● **The problem**
Find every line in the material below that contains the word "Image", and copy each of those lines in full.

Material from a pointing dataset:
** START **

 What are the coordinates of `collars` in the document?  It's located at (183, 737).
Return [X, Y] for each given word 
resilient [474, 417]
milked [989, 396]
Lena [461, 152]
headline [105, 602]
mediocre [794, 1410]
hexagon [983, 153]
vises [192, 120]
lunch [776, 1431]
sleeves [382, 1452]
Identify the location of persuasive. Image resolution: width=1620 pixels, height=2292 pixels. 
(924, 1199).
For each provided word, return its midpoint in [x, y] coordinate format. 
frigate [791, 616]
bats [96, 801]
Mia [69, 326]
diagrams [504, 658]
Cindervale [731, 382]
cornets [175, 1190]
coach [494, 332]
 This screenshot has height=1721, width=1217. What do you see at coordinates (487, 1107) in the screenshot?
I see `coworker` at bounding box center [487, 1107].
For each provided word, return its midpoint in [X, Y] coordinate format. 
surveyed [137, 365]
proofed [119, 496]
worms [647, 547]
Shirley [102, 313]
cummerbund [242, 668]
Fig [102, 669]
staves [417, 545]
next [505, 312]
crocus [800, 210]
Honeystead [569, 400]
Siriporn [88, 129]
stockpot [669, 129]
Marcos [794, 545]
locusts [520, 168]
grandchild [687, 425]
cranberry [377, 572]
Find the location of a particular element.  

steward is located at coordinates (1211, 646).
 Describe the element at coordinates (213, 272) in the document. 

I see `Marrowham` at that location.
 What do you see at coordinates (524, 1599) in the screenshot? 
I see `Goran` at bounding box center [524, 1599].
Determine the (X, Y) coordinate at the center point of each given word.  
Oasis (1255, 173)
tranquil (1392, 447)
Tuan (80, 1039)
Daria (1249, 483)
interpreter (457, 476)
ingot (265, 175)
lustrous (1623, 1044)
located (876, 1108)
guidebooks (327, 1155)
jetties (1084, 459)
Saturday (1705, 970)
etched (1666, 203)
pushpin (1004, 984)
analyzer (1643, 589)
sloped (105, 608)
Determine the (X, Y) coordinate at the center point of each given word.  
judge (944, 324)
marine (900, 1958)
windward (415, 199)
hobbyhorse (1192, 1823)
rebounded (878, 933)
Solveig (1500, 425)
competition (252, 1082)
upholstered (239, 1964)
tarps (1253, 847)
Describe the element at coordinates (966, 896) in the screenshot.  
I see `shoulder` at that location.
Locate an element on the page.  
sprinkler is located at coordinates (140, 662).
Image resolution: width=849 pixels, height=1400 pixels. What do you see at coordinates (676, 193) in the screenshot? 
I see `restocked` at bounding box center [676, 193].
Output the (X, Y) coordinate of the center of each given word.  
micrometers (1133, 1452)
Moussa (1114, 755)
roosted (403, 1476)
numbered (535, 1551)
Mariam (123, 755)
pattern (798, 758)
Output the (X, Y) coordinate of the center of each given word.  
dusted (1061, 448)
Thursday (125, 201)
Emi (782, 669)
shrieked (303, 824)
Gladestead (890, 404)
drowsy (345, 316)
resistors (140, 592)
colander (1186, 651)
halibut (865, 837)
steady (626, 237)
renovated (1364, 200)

** END **

● **Written reply**
Identify the location of persuasive. Image resolution: width=1620 pixels, height=2292 pixels. 
Image resolution: width=849 pixels, height=1400 pixels. What do you see at coordinates (676, 193) in the screenshot? 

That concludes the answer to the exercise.